[Records excerpted from a collection]
____

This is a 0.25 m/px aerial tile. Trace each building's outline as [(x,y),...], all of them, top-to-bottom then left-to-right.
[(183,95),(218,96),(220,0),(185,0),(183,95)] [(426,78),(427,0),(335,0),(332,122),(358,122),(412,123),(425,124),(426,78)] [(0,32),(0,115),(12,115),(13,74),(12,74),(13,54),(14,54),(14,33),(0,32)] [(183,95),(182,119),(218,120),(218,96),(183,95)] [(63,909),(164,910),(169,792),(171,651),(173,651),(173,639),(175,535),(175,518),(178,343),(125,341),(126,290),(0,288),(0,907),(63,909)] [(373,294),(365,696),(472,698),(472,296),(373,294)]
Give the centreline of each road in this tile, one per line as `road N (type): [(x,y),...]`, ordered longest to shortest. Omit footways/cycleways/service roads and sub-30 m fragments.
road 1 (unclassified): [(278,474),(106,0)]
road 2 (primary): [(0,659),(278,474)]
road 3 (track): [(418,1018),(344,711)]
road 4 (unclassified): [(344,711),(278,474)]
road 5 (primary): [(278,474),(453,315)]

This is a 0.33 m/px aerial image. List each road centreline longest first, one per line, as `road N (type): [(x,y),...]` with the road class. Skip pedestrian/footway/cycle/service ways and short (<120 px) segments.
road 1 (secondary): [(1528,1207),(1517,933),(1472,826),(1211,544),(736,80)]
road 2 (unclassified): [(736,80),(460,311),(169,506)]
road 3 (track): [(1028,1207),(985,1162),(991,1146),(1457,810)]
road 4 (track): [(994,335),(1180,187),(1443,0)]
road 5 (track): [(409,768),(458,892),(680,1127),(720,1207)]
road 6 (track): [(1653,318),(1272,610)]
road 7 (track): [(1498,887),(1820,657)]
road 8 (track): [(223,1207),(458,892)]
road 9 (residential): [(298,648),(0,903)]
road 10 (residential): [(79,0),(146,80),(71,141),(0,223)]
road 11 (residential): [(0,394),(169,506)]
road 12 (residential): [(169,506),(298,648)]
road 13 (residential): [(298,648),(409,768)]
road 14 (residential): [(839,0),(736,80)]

____

## PROBLEM DETAILS
Copy the data exactly. Leave nothing out.

## EXERCISE OUTPUT
This is a 0.25 m/px aerial tile. Trace each building's outline as [(x,y),...], all of them, top-to-bottom then left-to-right.
[(183,95),(218,96),(220,0),(185,0),(183,95)] [(426,78),(427,0),(335,0),(332,122),(358,122),(412,123),(425,124),(426,78)] [(0,32),(0,115),(12,115),(13,74),(12,74),(13,54),(14,54),(14,33),(0,32)] [(183,95),(182,119),(218,120),(218,96),(183,95)] [(63,909),(164,910),(169,792),(171,651),(173,651),(173,639),(175,535),(175,518),(178,343),(125,341),(126,290),(0,288),(0,907),(63,909)] [(373,294),(365,696),(472,698),(472,296),(373,294)]
Give the centreline of each road in this tile, one per line as `road N (type): [(x,y),...]`, ordered longest to shortest. Omit footways/cycleways/service roads and sub-30 m fragments.
road 1 (unclassified): [(278,474),(106,0)]
road 2 (primary): [(0,659),(278,474)]
road 3 (track): [(418,1018),(344,711)]
road 4 (unclassified): [(344,711),(278,474)]
road 5 (primary): [(278,474),(453,315)]

This is a 0.33 m/px aerial image. List each road centreline longest first, one per line, as `road N (type): [(x,y),...]` with the road class. Skip pedestrian/footway/cycle/service ways and short (<120 px) segments.
road 1 (secondary): [(1528,1207),(1517,933),(1472,826),(1211,544),(736,80)]
road 2 (unclassified): [(736,80),(460,311),(169,506)]
road 3 (track): [(1028,1207),(985,1162),(991,1146),(1457,810)]
road 4 (track): [(994,335),(1180,187),(1443,0)]
road 5 (track): [(409,768),(458,892),(680,1127),(720,1207)]
road 6 (track): [(1653,318),(1272,610)]
road 7 (track): [(1498,887),(1820,657)]
road 8 (track): [(223,1207),(458,892)]
road 9 (residential): [(298,648),(0,903)]
road 10 (residential): [(79,0),(146,80),(71,141),(0,223)]
road 11 (residential): [(0,394),(169,506)]
road 12 (residential): [(169,506),(298,648)]
road 13 (residential): [(298,648),(409,768)]
road 14 (residential): [(839,0),(736,80)]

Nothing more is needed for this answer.